**INSTRUCTIONS FOR THE TASK**
Each line below that holds the word "rosa" counts once; state the total number of such lines and nothing else.

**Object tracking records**

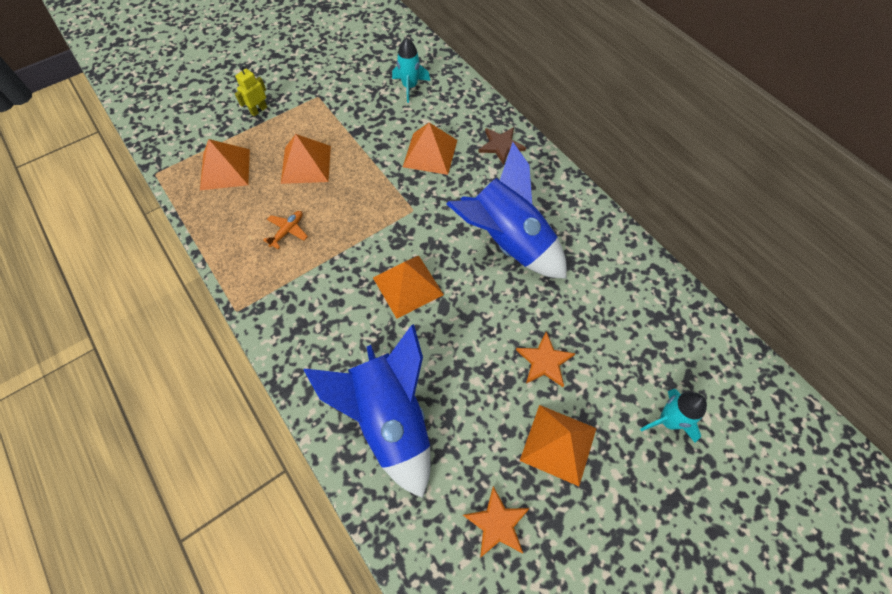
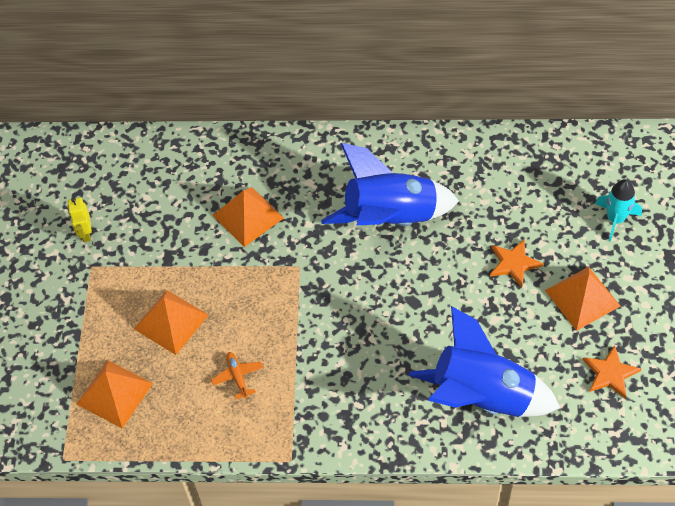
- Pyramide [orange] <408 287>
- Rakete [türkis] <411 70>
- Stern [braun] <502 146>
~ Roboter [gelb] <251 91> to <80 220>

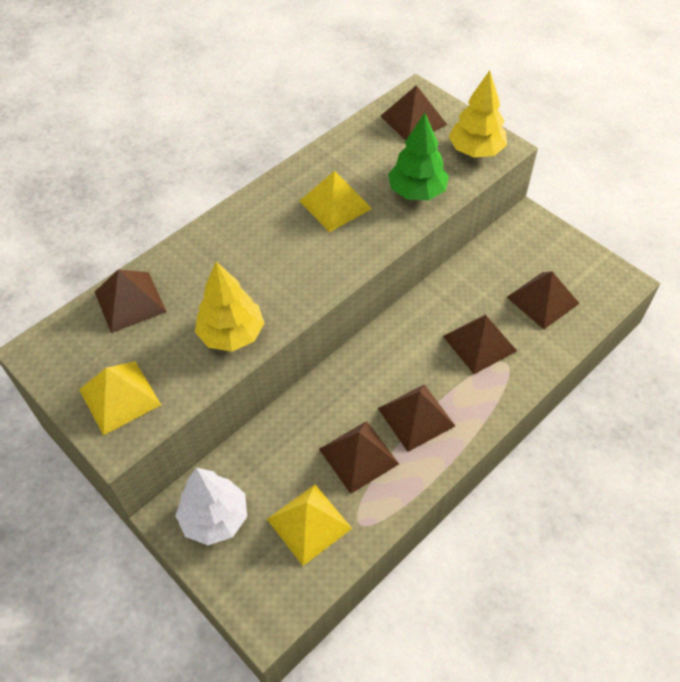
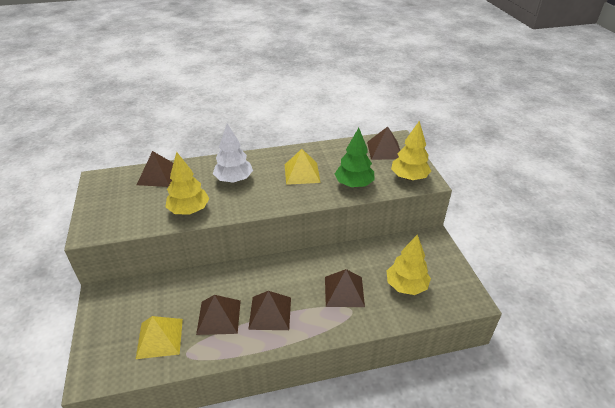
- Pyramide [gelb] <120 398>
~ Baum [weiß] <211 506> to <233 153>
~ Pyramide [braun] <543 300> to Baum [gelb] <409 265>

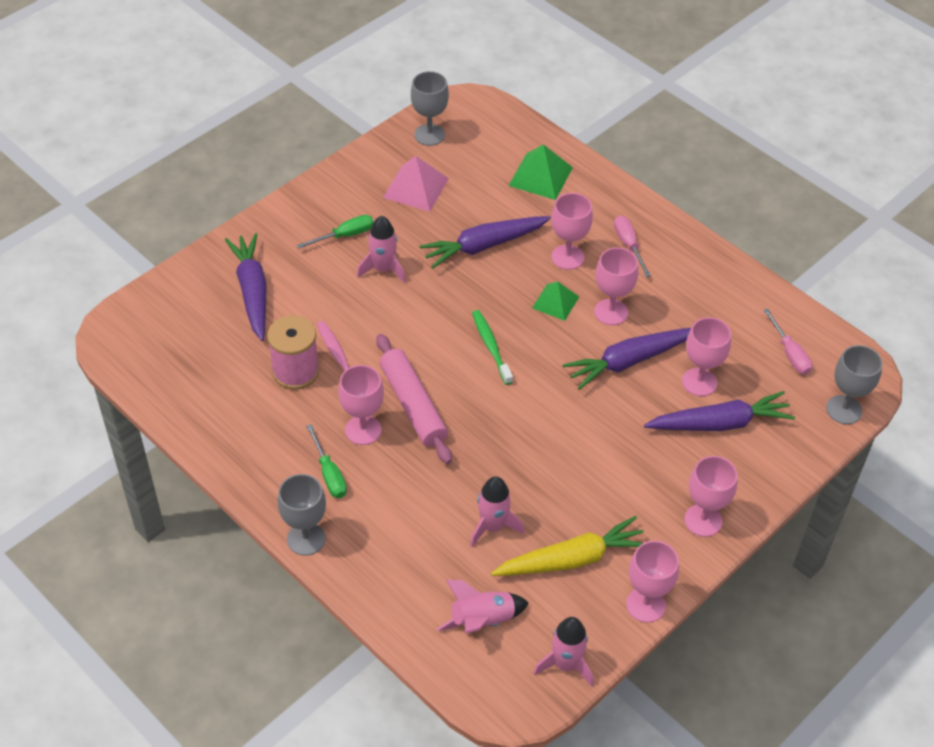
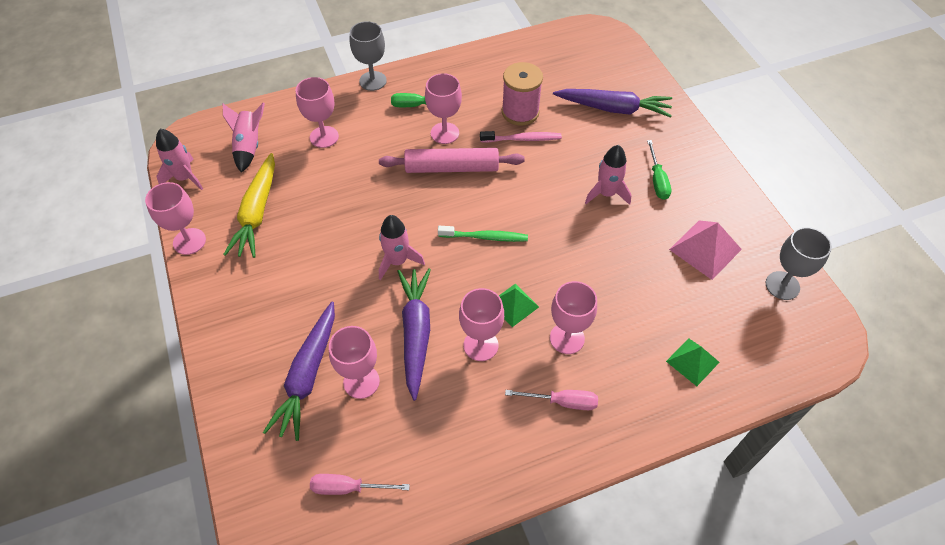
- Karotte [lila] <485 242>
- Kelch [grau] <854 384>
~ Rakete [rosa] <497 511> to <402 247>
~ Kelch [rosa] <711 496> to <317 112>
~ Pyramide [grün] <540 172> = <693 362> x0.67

**RESPONSE BOX**
2